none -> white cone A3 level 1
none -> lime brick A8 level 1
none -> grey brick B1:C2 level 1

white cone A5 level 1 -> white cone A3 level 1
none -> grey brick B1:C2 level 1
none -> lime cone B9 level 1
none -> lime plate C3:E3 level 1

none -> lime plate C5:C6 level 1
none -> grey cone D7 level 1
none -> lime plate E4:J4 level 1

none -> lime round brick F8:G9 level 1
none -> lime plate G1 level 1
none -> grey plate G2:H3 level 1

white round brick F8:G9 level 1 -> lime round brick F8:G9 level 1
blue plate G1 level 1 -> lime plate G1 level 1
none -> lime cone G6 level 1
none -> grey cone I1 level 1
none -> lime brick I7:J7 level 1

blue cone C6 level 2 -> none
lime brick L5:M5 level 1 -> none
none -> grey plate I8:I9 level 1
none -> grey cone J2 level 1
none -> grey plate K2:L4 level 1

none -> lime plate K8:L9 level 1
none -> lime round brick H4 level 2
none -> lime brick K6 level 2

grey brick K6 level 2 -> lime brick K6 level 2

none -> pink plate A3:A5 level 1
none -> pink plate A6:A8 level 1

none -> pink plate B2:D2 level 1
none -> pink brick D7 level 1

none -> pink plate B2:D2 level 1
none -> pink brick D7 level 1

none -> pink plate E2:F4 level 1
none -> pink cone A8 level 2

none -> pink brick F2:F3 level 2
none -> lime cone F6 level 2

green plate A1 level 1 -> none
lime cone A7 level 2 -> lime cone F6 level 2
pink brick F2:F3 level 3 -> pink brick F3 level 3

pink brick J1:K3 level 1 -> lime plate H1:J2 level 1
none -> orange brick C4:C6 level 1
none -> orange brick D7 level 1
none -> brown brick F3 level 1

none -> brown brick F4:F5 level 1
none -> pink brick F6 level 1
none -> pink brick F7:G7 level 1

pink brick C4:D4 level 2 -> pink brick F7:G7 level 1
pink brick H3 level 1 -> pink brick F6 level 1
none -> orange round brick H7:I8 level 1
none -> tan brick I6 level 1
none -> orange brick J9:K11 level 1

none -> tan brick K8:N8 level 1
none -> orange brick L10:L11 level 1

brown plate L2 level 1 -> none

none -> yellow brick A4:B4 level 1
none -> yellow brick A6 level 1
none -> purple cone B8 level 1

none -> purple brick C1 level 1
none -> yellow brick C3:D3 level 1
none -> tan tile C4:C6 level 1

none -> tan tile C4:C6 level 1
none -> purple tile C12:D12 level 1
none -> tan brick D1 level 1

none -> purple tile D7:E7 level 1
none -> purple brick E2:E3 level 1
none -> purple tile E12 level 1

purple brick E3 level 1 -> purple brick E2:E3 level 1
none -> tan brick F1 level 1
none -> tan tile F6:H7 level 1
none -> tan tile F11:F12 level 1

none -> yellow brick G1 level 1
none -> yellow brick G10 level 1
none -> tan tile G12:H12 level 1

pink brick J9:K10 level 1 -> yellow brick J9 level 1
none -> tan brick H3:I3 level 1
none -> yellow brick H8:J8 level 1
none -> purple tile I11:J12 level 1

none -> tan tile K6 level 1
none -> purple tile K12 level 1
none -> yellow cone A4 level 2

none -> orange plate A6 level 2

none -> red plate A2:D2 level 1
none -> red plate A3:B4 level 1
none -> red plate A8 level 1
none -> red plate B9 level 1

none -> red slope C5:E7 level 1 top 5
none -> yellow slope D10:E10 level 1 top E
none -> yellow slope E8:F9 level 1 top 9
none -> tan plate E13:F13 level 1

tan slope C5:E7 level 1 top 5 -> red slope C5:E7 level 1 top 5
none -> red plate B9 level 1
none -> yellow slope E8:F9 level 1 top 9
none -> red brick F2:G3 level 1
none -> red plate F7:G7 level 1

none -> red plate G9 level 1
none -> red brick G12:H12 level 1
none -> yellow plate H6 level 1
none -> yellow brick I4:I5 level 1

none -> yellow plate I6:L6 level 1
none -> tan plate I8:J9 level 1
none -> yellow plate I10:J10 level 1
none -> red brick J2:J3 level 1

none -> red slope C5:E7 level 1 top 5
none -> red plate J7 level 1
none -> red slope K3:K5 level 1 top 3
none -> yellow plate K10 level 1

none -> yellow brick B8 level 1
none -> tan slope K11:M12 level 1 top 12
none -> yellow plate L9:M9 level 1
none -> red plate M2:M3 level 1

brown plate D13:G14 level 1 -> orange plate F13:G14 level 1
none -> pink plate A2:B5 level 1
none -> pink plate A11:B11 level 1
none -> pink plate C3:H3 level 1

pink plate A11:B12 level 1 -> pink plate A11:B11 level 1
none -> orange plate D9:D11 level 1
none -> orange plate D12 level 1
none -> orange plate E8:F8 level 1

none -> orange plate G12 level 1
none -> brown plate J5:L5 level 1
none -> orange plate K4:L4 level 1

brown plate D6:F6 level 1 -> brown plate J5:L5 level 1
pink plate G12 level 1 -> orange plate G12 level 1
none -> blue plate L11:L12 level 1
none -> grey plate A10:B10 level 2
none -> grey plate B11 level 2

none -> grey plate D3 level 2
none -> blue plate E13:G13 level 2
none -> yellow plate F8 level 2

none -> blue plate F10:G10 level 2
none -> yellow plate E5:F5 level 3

### Requirement
Take the lines from the top of the data through the one that contains "none -> lime plate C3:E3 level 1" and copy them exactly, leaving out every line after it.

### Task result
none -> white cone A3 level 1
none -> lime brick A8 level 1
none -> grey brick B1:C2 level 1

white cone A5 level 1 -> white cone A3 level 1
none -> grey brick B1:C2 level 1
none -> lime cone B9 level 1
none -> lime plate C3:E3 level 1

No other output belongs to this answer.